## What you will do
An exact copy of the lines from the one containing "(193, 354) = (550, 362): grey pyramid -> none" through the last line below is required; include both of those lines and no others.

## Data
=== Begin Enclosure ===
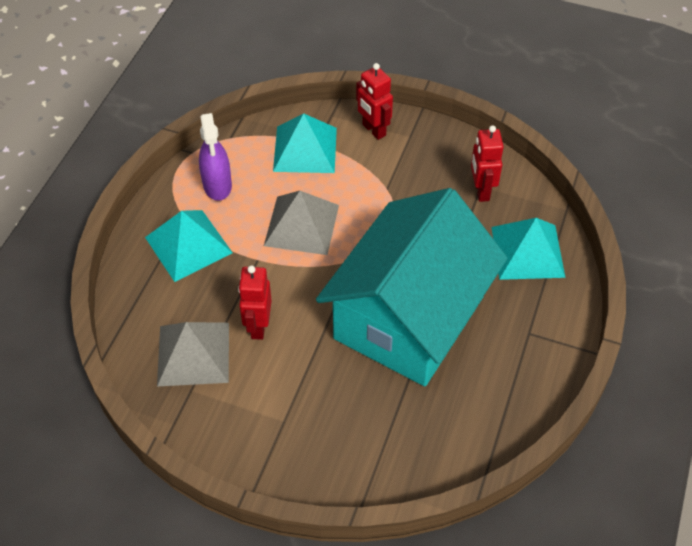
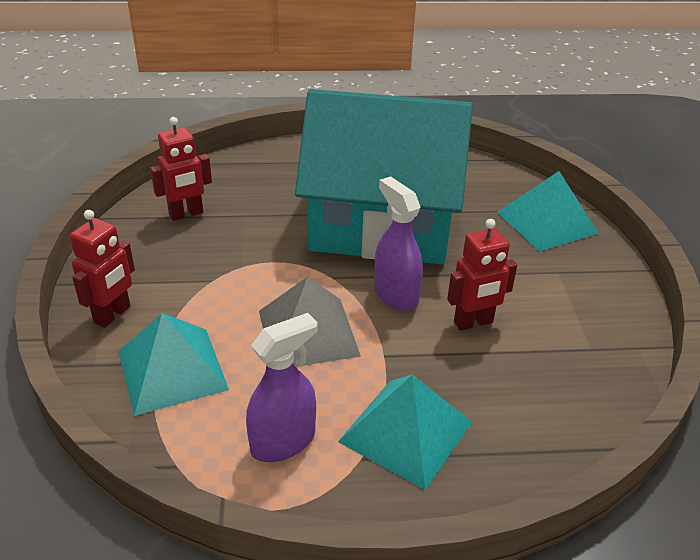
camera: 115 degrees left, 15 degrees down
(193, 354) = (550, 362): grey pyramid -> none
(314, 291) = (395, 295): none -> purple spray bottle
(527, 252) = (255, 175): turquoise pyramid -> turquoise pyramid (547, 222)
=== End Enclosure ===
## Result below
(193, 354) = (550, 362): grey pyramid -> none
(314, 291) = (395, 295): none -> purple spray bottle
(527, 252) = (255, 175): turquoise pyramid -> turquoise pyramid (547, 222)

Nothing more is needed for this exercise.